▸ **WRITTEN TASK**
From the top of the entries, reproduce each line exactly, stopping after the line that contains "brown spinning top: [146,242,205,304]". Omit pictures.

▸ **Per-category count data**

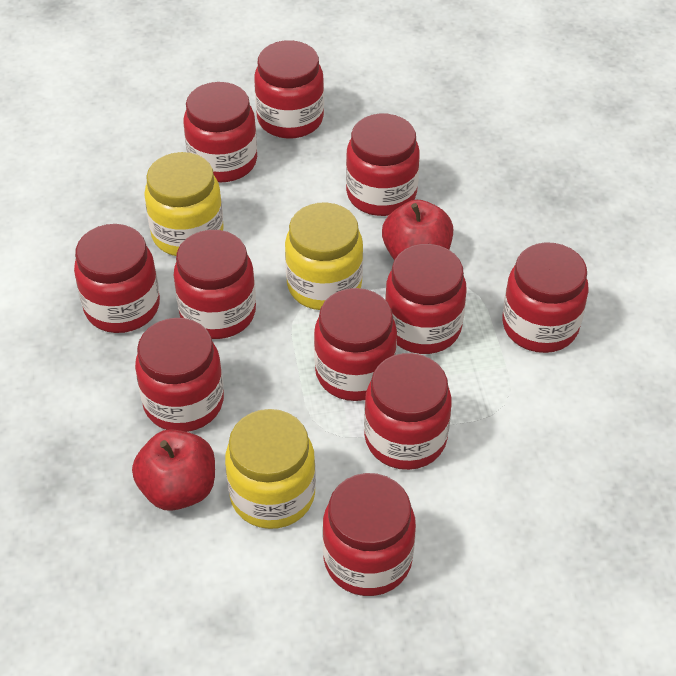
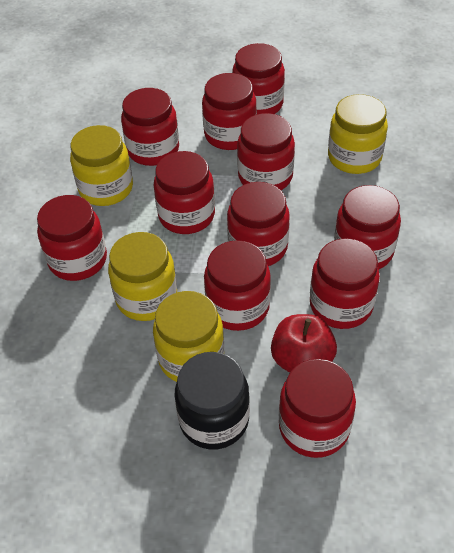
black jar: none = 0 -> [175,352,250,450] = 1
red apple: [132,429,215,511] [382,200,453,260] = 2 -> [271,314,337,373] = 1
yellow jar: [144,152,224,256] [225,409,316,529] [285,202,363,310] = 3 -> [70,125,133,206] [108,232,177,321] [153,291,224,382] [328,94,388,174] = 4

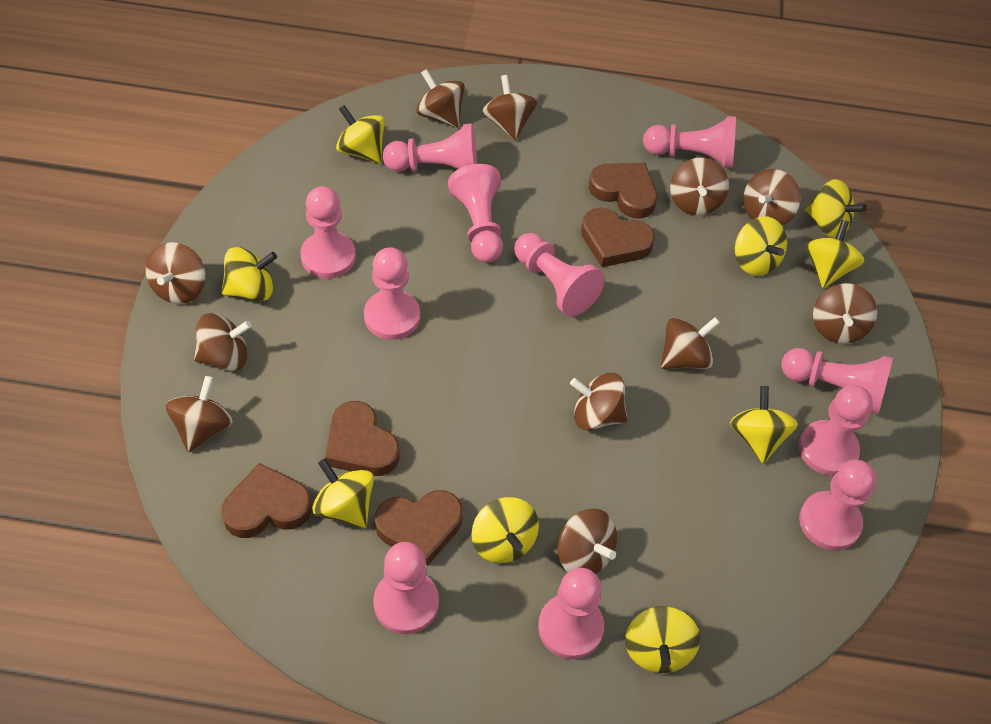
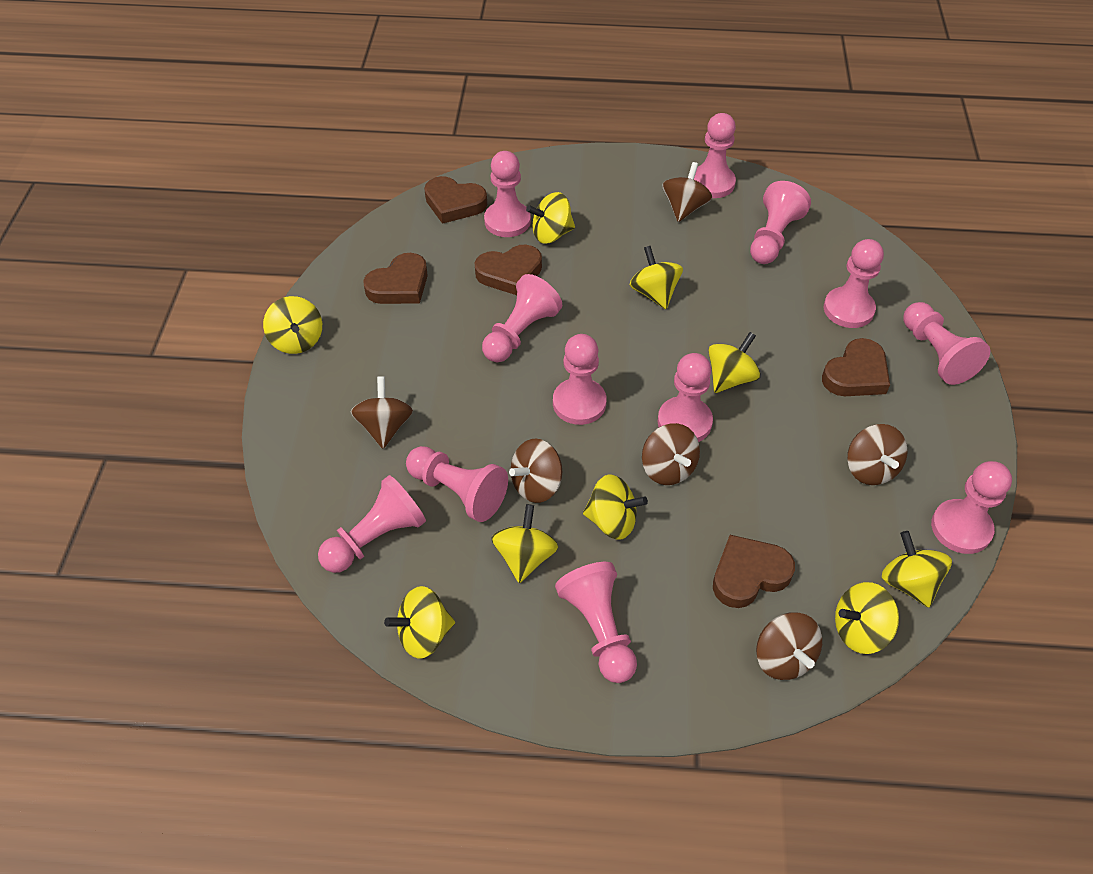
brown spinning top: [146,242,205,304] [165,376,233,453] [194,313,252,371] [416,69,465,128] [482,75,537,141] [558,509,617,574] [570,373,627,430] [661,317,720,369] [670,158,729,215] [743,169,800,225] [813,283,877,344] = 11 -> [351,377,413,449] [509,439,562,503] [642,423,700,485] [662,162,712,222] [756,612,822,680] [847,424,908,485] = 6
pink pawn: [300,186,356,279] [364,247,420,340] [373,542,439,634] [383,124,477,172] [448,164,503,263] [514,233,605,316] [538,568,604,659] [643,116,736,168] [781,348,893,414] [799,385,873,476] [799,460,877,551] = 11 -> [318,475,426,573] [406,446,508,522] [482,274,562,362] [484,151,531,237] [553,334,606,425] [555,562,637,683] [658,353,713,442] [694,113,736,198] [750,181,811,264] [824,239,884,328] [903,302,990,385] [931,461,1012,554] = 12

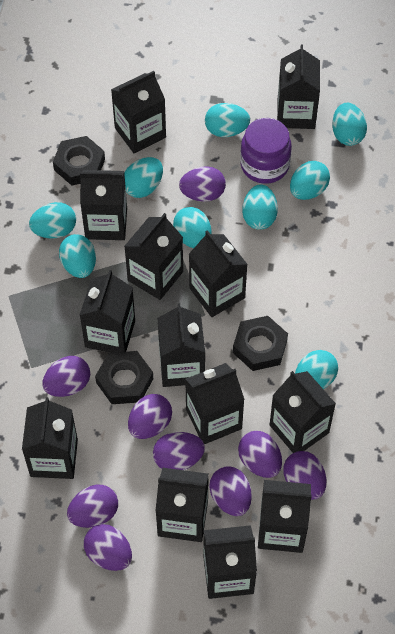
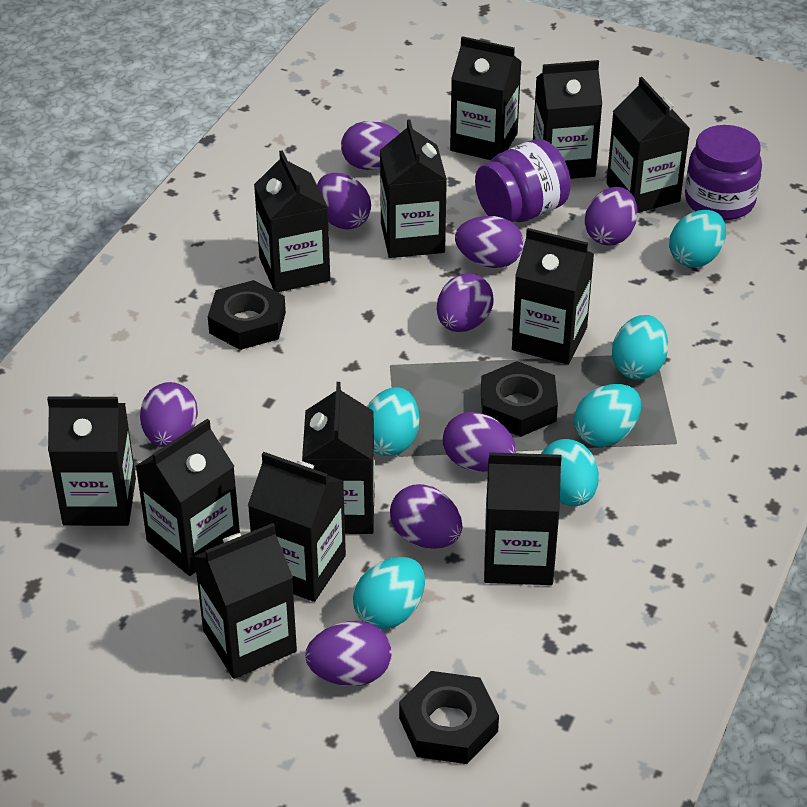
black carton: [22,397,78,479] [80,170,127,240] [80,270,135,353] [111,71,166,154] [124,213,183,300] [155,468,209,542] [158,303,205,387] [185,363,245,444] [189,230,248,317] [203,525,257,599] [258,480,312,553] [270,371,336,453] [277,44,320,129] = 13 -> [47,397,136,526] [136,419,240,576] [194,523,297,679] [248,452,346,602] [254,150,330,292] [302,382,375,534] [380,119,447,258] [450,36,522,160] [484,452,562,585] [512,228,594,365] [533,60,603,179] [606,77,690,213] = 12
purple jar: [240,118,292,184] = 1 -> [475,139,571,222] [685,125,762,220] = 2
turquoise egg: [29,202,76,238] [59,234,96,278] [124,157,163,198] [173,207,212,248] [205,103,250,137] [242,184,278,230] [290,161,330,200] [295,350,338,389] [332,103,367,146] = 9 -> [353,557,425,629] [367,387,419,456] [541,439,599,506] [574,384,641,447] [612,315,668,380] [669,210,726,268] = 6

▸ **EXERCISE RESPONSE**
black jar: none = 0 -> [175,352,250,450] = 1
red apple: [132,429,215,511] [382,200,453,260] = 2 -> [271,314,337,373] = 1
yellow jar: [144,152,224,256] [225,409,316,529] [285,202,363,310] = 3 -> [70,125,133,206] [108,232,177,321] [153,291,224,382] [328,94,388,174] = 4

brown spinning top: [146,242,205,304] [165,376,233,453] [194,313,252,371] [416,69,465,128] [482,75,537,141] [558,509,617,574] [570,373,627,430] [661,317,720,369] [670,158,729,215] [743,169,800,225] [813,283,877,344] = 11 -> [351,377,413,449] [509,439,562,503] [642,423,700,485] [662,162,712,222] [756,612,822,680] [847,424,908,485] = 6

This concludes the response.